▶ WHAT TO WORK ON:
From the listing that follows, reproduce only the lines from the one holding "Q201: NMOS (G" through the one holding "R212: 200k (GND, VE) -> 15 (GND, VE)", both included, with no pictures.

START SOURCE DATA

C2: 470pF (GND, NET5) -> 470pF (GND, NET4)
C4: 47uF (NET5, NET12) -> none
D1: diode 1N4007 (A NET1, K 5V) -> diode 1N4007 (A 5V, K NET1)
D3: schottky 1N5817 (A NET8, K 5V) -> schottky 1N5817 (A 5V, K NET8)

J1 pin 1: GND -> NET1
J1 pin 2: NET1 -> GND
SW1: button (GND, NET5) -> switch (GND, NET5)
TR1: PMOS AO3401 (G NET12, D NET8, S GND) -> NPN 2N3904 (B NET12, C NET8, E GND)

END SOURCE DATA
START SOURCE DATA

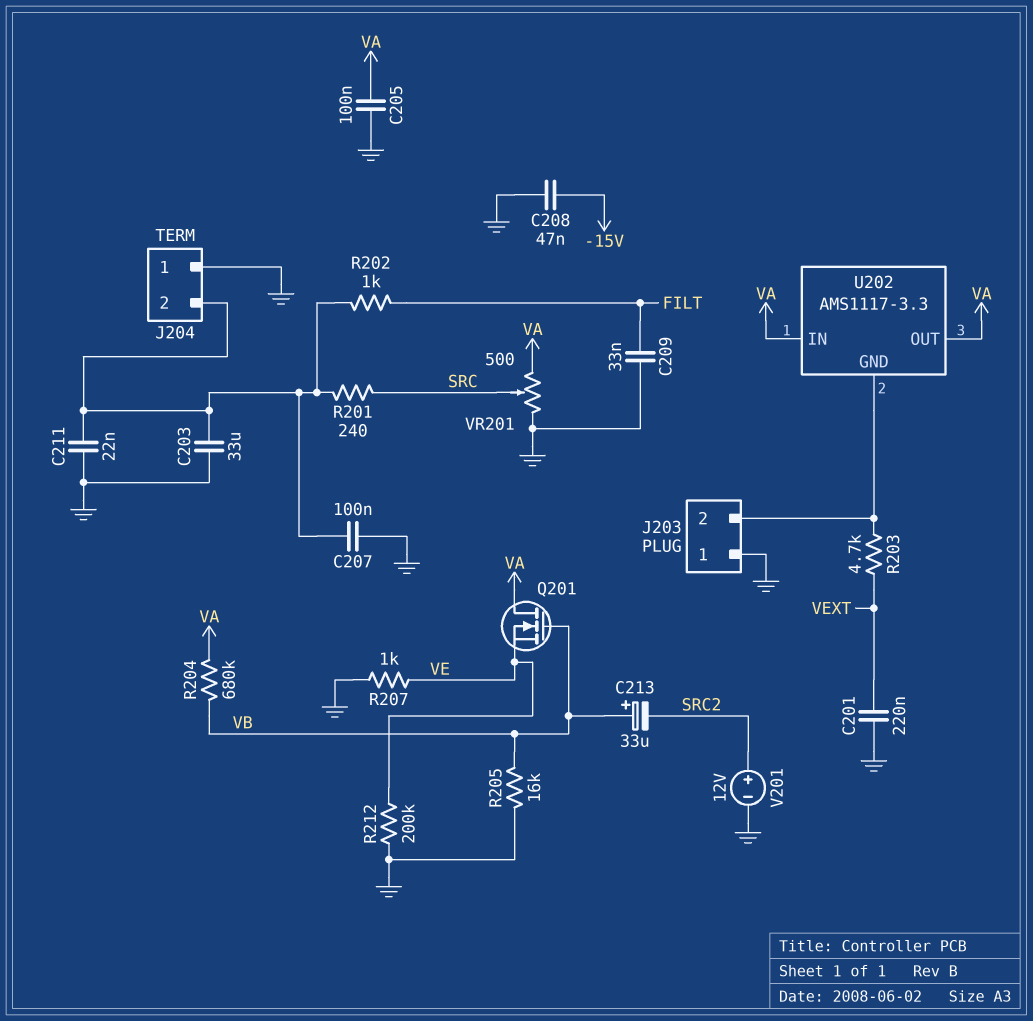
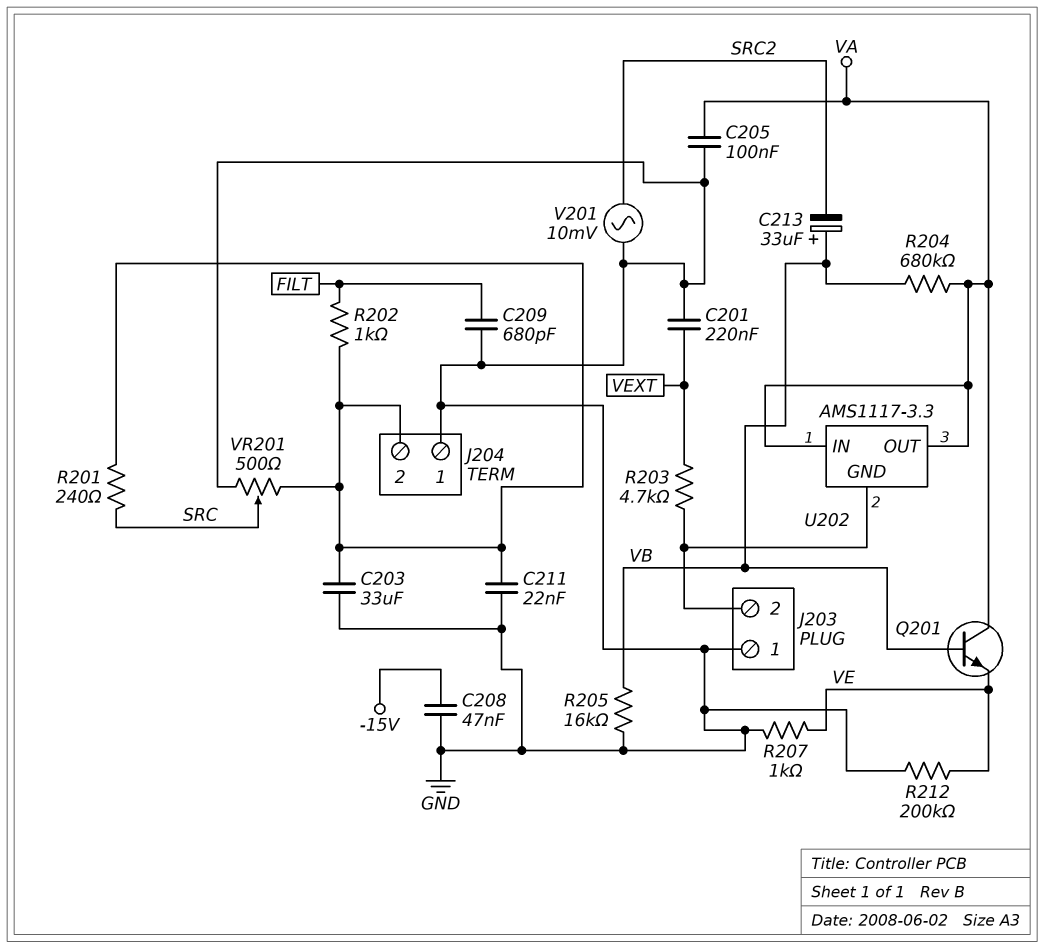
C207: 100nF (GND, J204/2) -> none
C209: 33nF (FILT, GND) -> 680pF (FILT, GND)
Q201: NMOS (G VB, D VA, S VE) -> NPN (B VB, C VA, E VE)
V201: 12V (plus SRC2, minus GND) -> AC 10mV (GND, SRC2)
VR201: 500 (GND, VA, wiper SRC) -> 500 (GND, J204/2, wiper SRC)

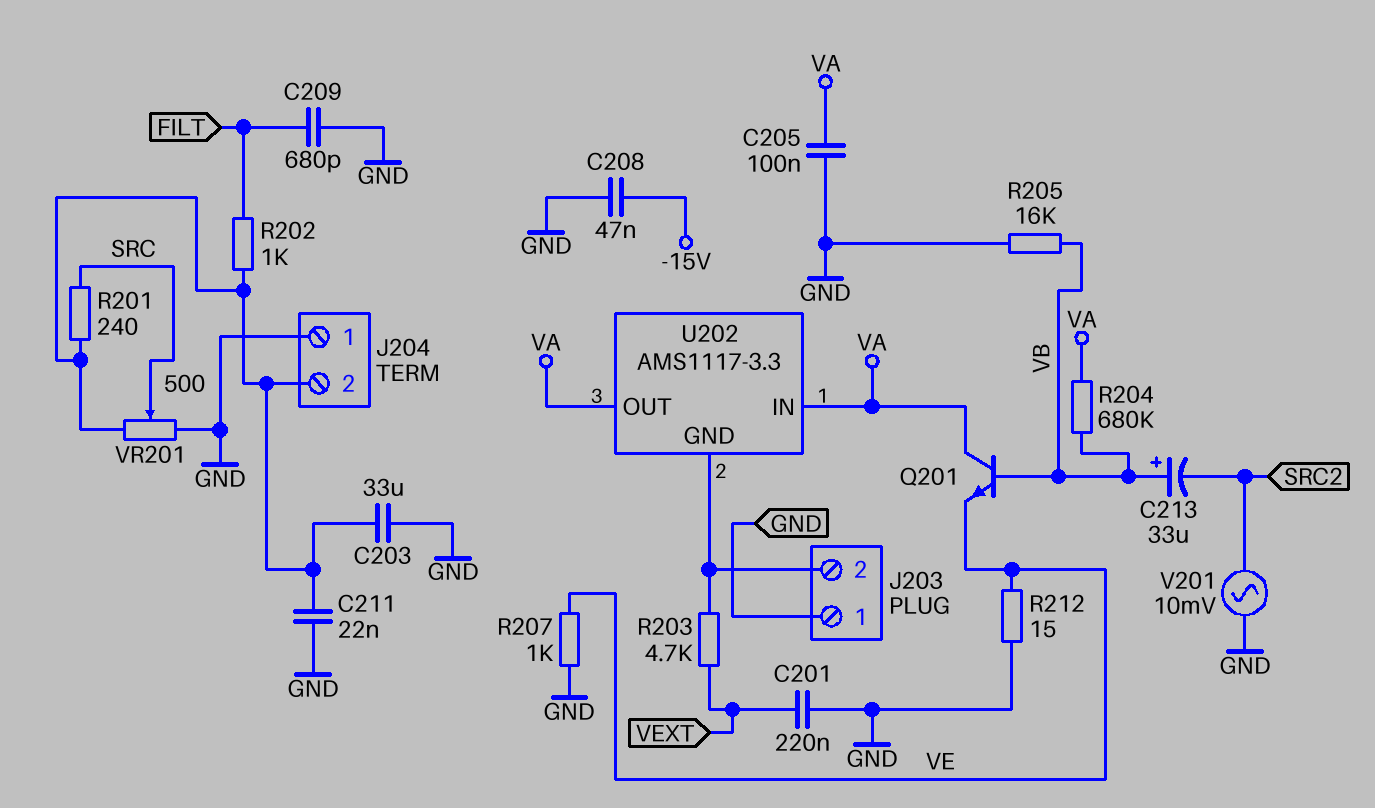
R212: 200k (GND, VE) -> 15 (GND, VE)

END SOURCE DATA

▶ SOLUTION TO THE PROBLEM:
Q201: NMOS (G VB, D VA, S VE) -> NPN (B VB, C VA, E VE)
V201: 12V (plus SRC2, minus GND) -> AC 10mV (GND, SRC2)
VR201: 500 (GND, VA, wiper SRC) -> 500 (GND, J204/2, wiper SRC)

R212: 200k (GND, VE) -> 15 (GND, VE)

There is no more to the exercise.